- **Task instructions**: Exactly as they appear, write the lines from the one containing "(127, 294) = (373, 474): white star -> none" to the final line of the entries, leaving pictures out.

Entries taken from a collection

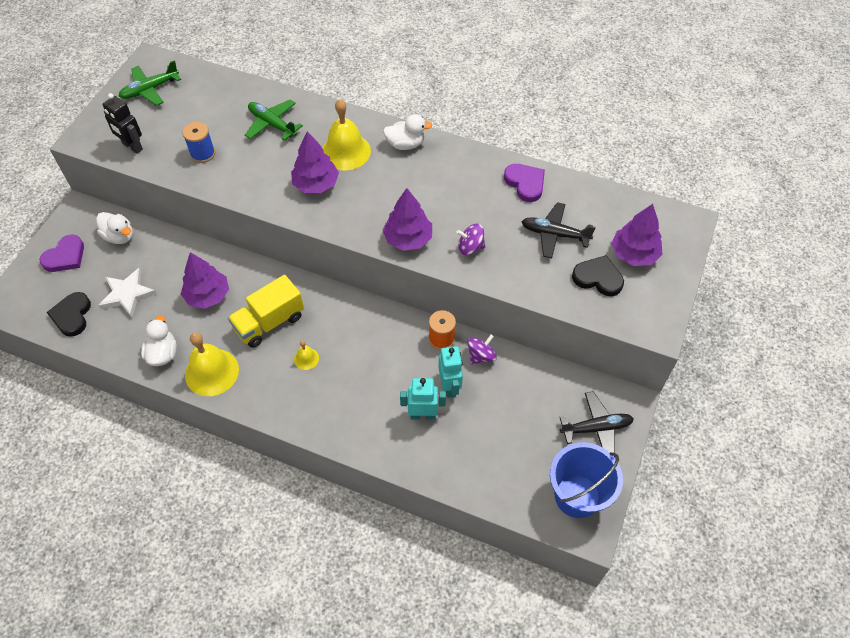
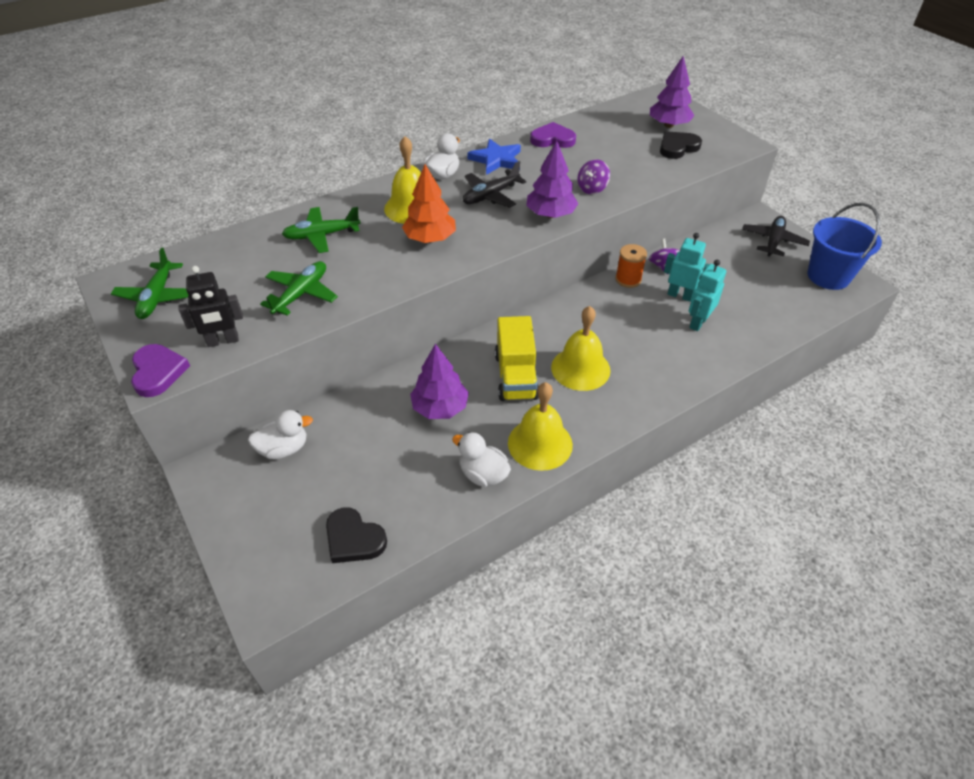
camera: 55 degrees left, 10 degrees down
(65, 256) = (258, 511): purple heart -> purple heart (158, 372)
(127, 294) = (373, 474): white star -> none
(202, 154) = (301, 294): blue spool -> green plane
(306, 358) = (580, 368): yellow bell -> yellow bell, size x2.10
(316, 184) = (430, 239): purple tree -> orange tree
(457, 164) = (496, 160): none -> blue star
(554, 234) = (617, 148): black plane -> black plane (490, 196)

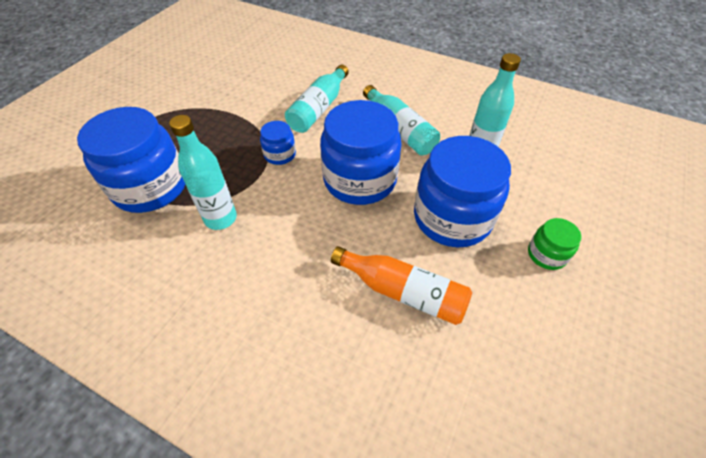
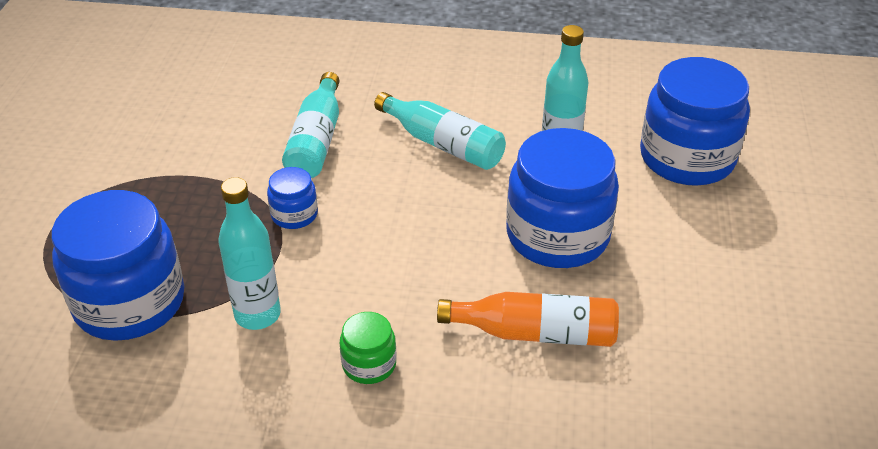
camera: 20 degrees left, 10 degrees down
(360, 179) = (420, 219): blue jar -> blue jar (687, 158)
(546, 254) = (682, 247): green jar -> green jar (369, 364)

- **Task result**:
(127, 294) = (373, 474): white star -> none
(202, 154) = (301, 294): blue spool -> green plane
(306, 358) = (580, 368): yellow bell -> yellow bell, size x2.10
(316, 184) = (430, 239): purple tree -> orange tree
(457, 164) = (496, 160): none -> blue star
(554, 234) = (617, 148): black plane -> black plane (490, 196)

camera: 20 degrees left, 10 degrees down
(360, 179) = (420, 219): blue jar -> blue jar (687, 158)
(546, 254) = (682, 247): green jar -> green jar (369, 364)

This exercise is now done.